Satellite images with object points
◇ ◇ ◇

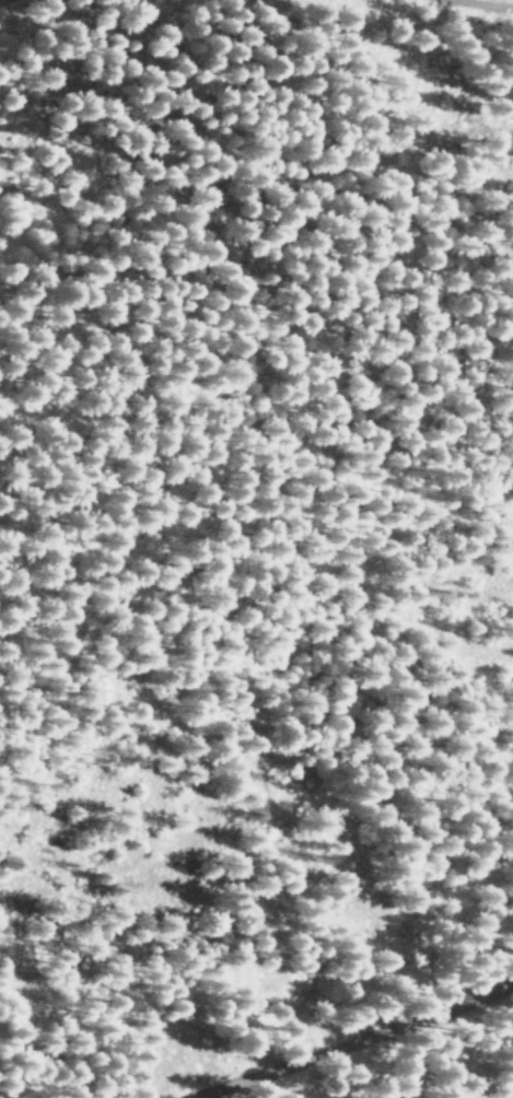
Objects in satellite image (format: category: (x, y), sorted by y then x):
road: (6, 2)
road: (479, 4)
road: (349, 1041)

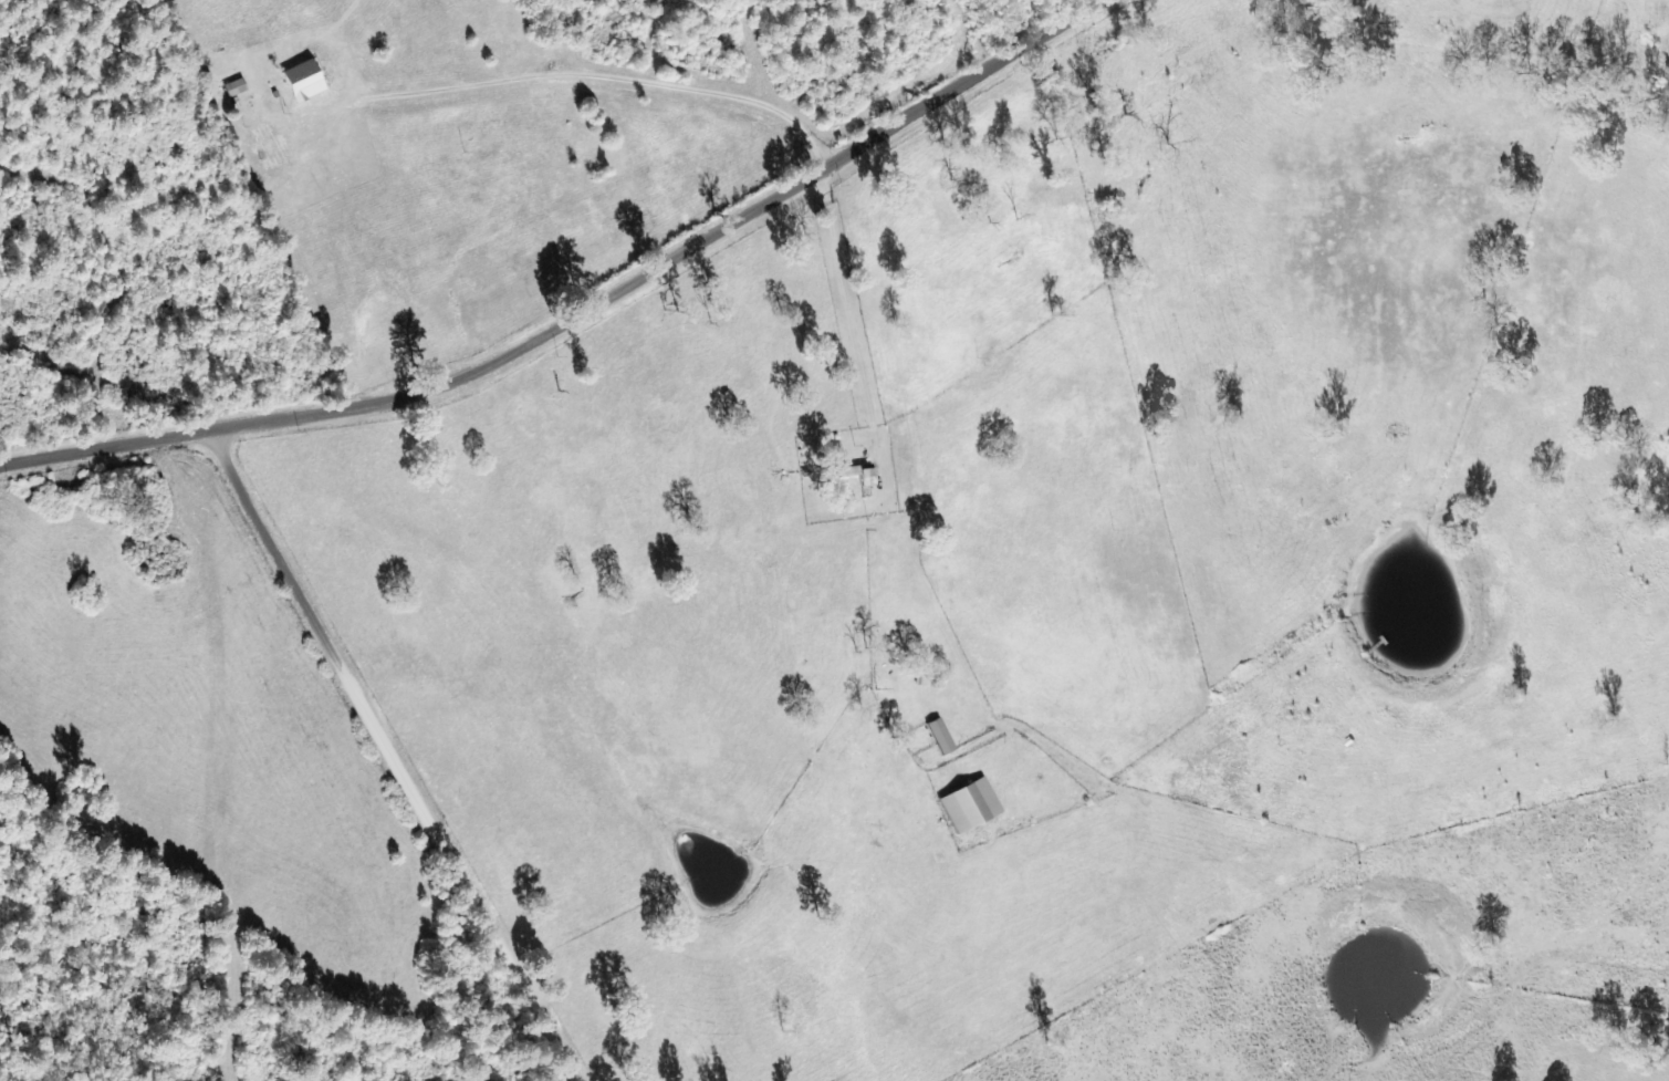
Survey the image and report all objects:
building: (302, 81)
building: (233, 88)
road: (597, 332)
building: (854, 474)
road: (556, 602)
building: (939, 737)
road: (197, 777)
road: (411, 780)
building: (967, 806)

◇ ◇ ◇

*Task item*
Could you copy every record exactly, without the pictures?

*Written reply*
Objects in satellite image (format: category: (x, y), sorted by y then x):
road: (6, 2)
road: (479, 4)
road: (349, 1041)

Survey the image and report all objects:
building: (302, 81)
building: (233, 88)
road: (597, 332)
building: (854, 474)
road: (556, 602)
building: (939, 737)
road: (197, 777)
road: (411, 780)
building: (967, 806)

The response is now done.